● SOURCE DATA:
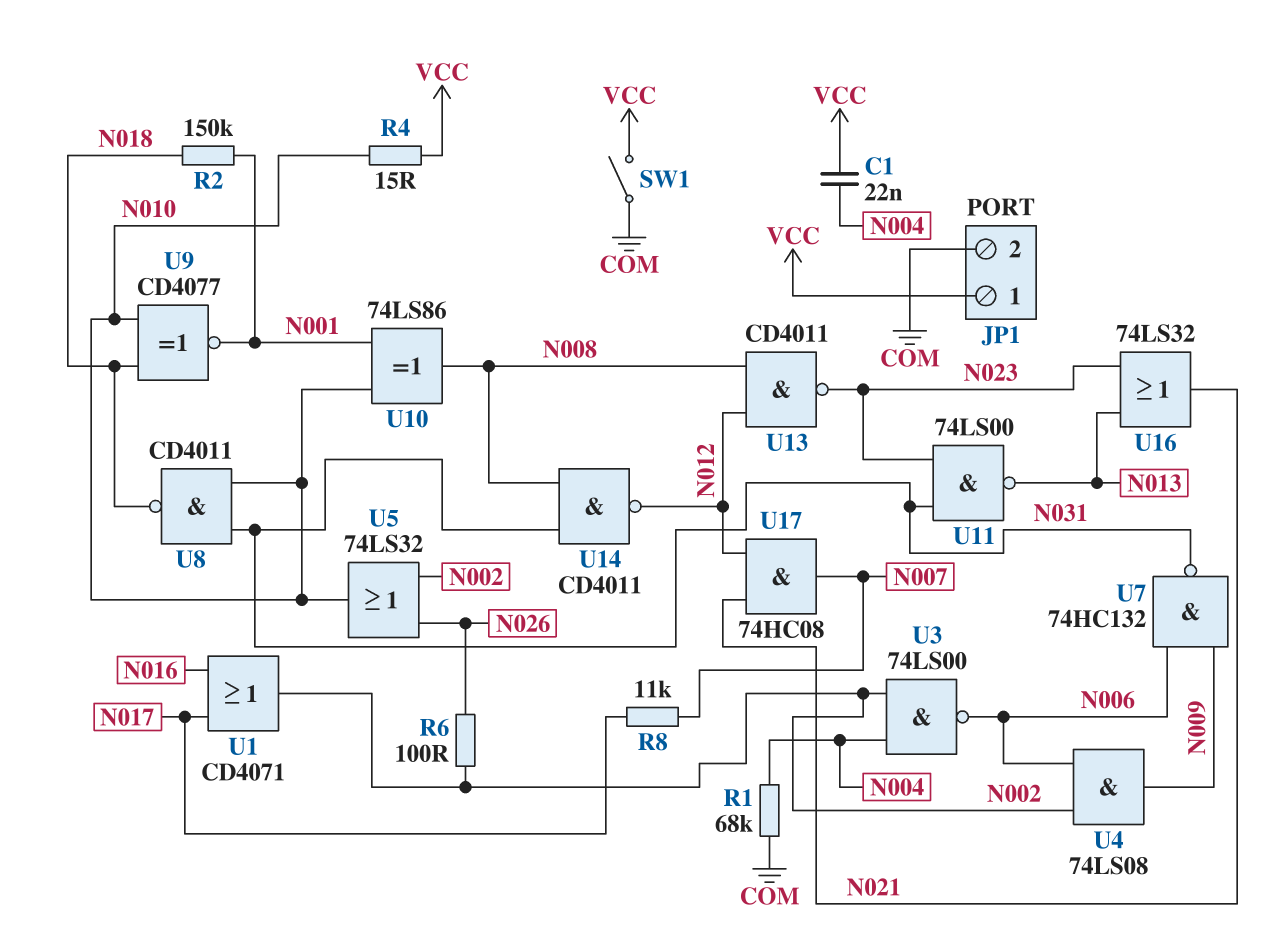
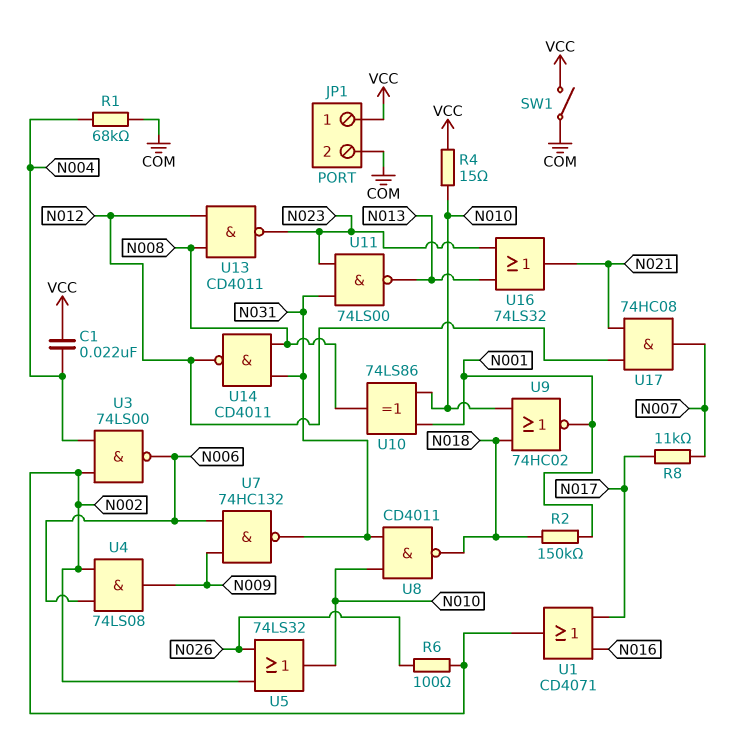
U9: XNOR CD4077 (in N010, in N018, out N001) -> NOR 74HC02 (in N010, in N018, out N001)

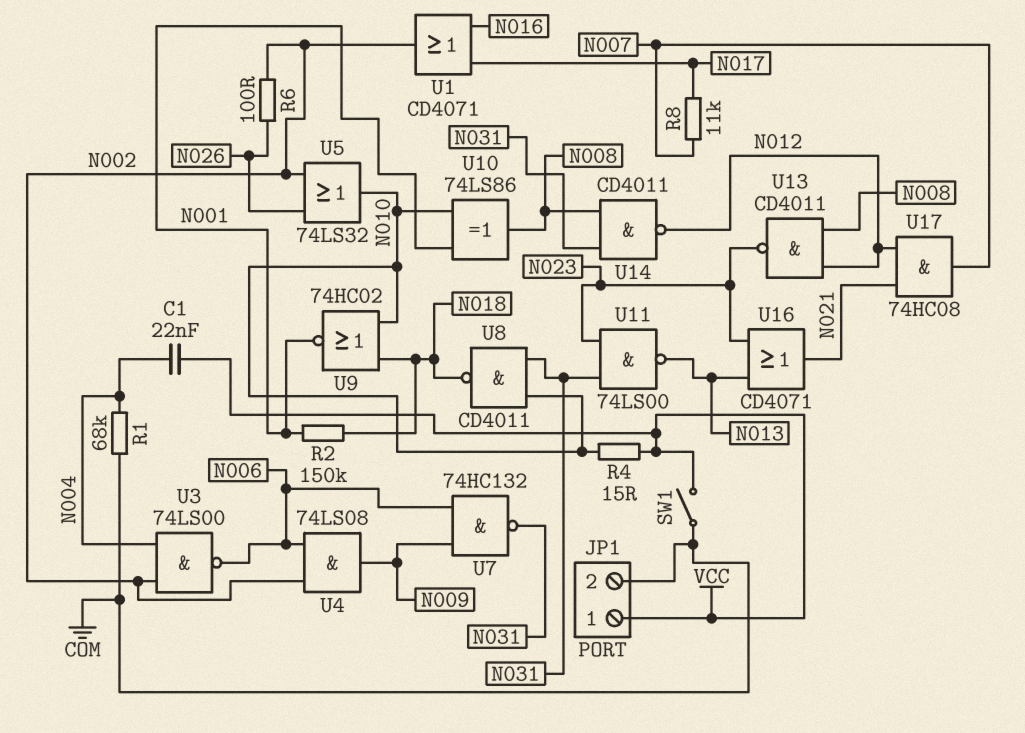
U16: OR 74LS32 (in N013, in N023, out N021) -> OR CD4071 (in N013, in N023, out N021)

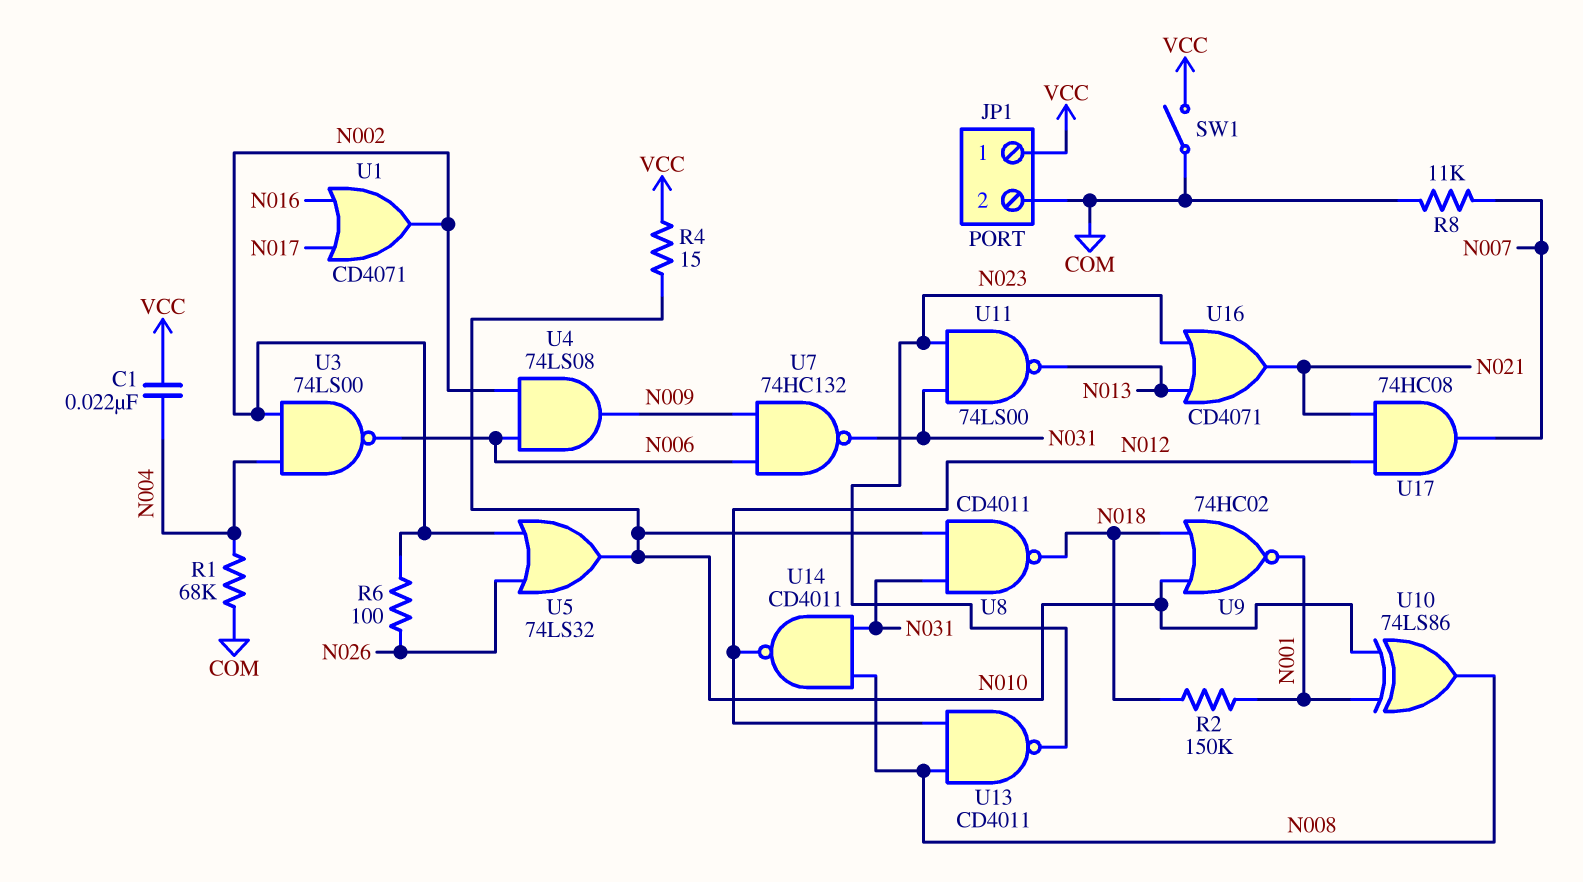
R8: 11k (N007, N017) -> 11k (COM, N007)

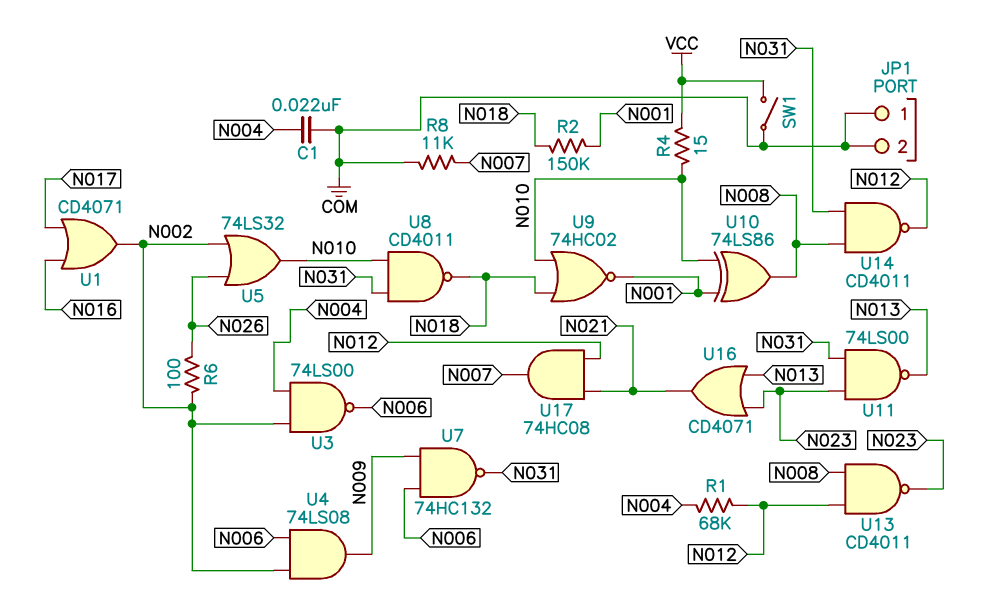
C1: 22nF (N004, VCC) -> 22nF (COM, N004)
JP1 pin 1: VCC -> COM
R1: 68k (COM, N004) -> 68k (N004, N012)

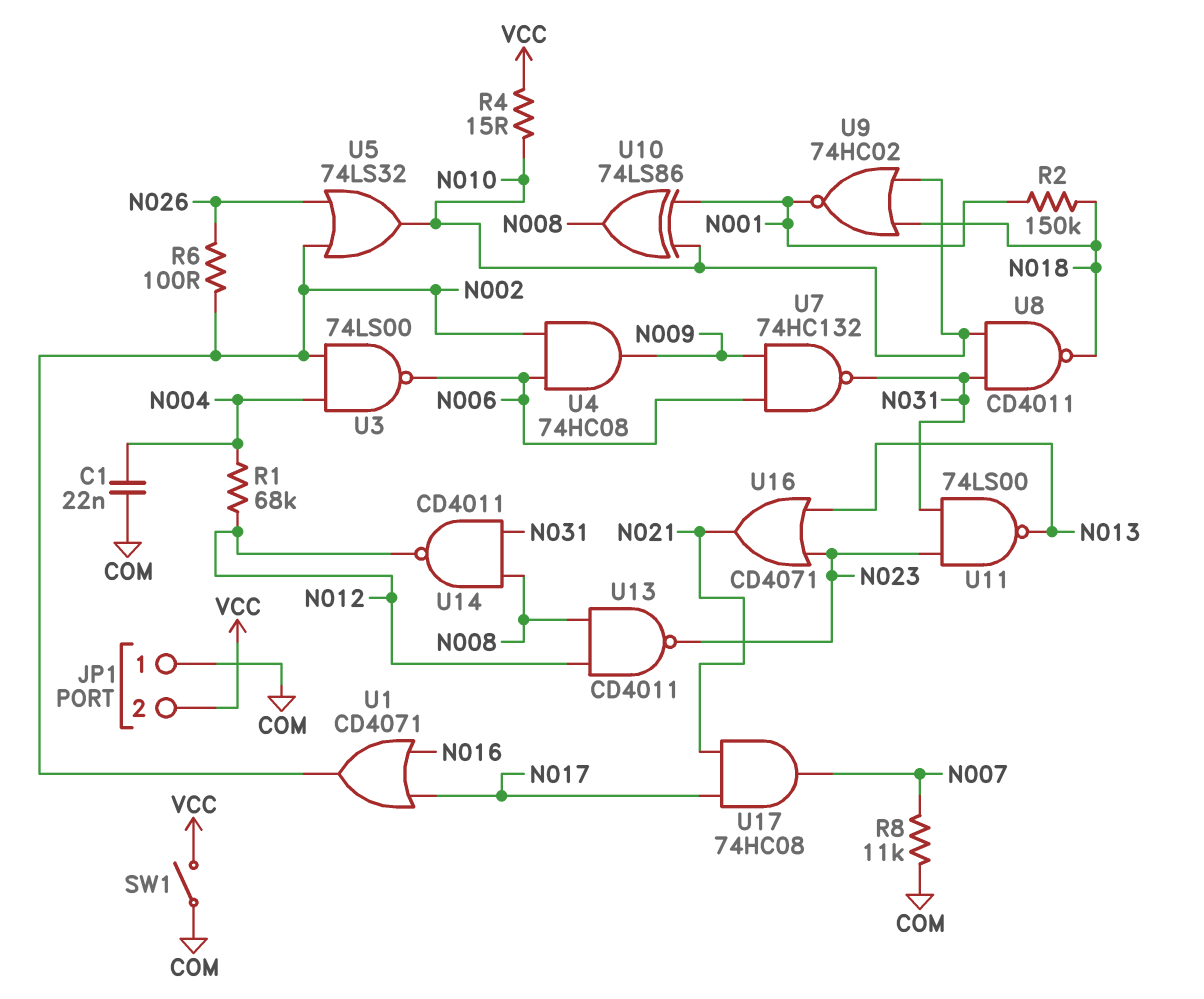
JP1 pin 2: COM -> VCC
U4: AND 74LS08 (in N002, in N006, out N009) -> AND 74HC08 (in N002, in N006, out N009)
U17: AND 74HC08 (in N012, in N021, out N007) -> AND 74HC08 (in N017, in N021, out N007)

● WHAT TO WORK ON: The entries above must be output exactly, with every image left out.

● YOUR RESPONSE:
U9: XNOR CD4077 (in N010, in N018, out N001) -> NOR 74HC02 (in N010, in N018, out N001)

U16: OR 74LS32 (in N013, in N023, out N021) -> OR CD4071 (in N013, in N023, out N021)

R8: 11k (N007, N017) -> 11k (COM, N007)

C1: 22nF (N004, VCC) -> 22nF (COM, N004)
JP1 pin 1: VCC -> COM
R1: 68k (COM, N004) -> 68k (N004, N012)

JP1 pin 2: COM -> VCC
U4: AND 74LS08 (in N002, in N006, out N009) -> AND 74HC08 (in N002, in N006, out N009)
U17: AND 74HC08 (in N012, in N021, out N007) -> AND 74HC08 (in N017, in N021, out N007)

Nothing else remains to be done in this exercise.